What you have to do: Please restate the data word for word, leaving out no line.

(Object state comparisons)

-----

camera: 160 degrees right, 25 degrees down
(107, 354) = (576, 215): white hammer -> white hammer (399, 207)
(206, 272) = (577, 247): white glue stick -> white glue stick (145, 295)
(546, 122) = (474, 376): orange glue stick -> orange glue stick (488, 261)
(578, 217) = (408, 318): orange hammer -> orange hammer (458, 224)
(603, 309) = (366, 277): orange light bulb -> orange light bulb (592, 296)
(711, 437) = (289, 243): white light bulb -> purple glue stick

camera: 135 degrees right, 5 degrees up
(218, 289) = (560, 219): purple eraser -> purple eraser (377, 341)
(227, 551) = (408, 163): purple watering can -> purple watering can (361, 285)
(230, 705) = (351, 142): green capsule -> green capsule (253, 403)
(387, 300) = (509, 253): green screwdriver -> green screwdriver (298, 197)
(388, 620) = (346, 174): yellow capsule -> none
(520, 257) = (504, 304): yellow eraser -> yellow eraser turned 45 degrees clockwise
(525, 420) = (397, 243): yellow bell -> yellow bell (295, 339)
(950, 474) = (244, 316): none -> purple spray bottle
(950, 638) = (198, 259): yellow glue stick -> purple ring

-----

Response box:
camera: 160 degrees right, 25 degrees down
(107, 354) = (576, 215): white hammer -> white hammer (399, 207)
(206, 272) = (577, 247): white glue stick -> white glue stick (145, 295)
(546, 122) = (474, 376): orange glue stick -> orange glue stick (488, 261)
(578, 217) = (408, 318): orange hammer -> orange hammer (458, 224)
(603, 309) = (366, 277): orange light bulb -> orange light bulb (592, 296)
(711, 437) = (289, 243): white light bulb -> purple glue stick

camera: 135 degrees right, 5 degrees up
(218, 289) = (560, 219): purple eraser -> purple eraser (377, 341)
(227, 551) = (408, 163): purple watering can -> purple watering can (361, 285)
(230, 705) = (351, 142): green capsule -> green capsule (253, 403)
(387, 300) = (509, 253): green screwdriver -> green screwdriver (298, 197)
(388, 620) = (346, 174): yellow capsule -> none
(520, 257) = (504, 304): yellow eraser -> yellow eraser turned 45 degrees clockwise
(525, 420) = (397, 243): yellow bell -> yellow bell (295, 339)
(950, 474) = (244, 316): none -> purple spray bottle
(950, 638) = (198, 259): yellow glue stick -> purple ring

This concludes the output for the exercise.